### Prompt:
Exactly transcribe the line that holds "delete,Lineal/braun (3rd from" and every remaining line of the records, up to and including the final one, with nothing else.

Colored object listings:
=== Section Start ===

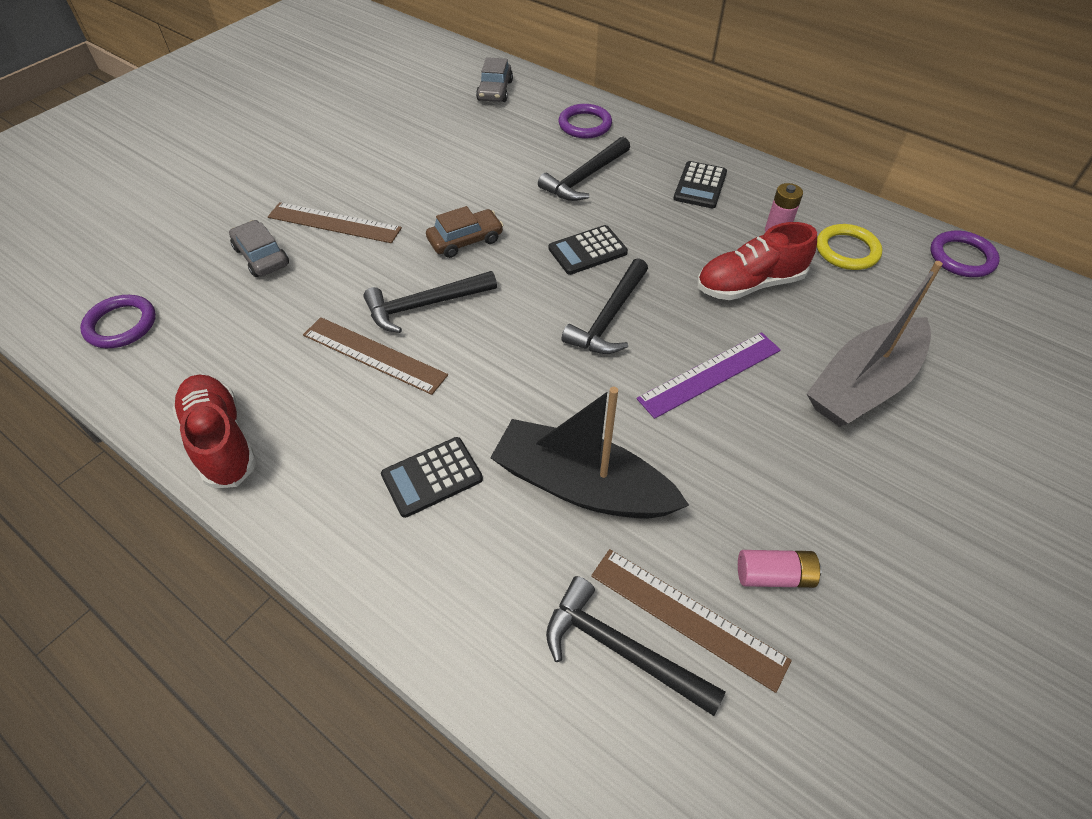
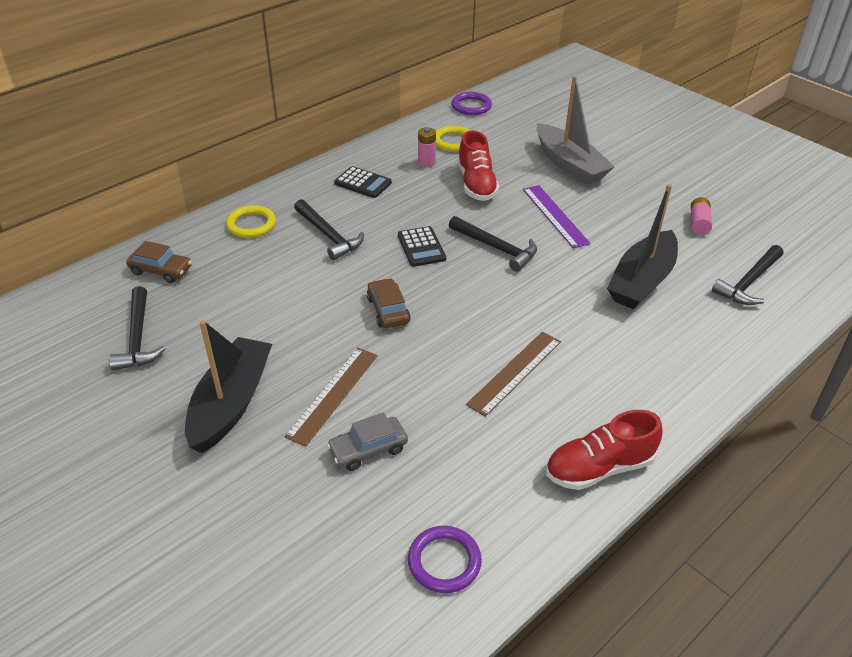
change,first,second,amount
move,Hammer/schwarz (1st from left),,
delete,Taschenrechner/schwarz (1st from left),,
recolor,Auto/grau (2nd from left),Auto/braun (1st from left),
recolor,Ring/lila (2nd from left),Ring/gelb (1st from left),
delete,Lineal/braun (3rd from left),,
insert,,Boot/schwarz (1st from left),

=== Section End ===

### Exercise response:
delete,Lineal/braun (3rd from left),,
insert,,Boot/schwarz (1st from left),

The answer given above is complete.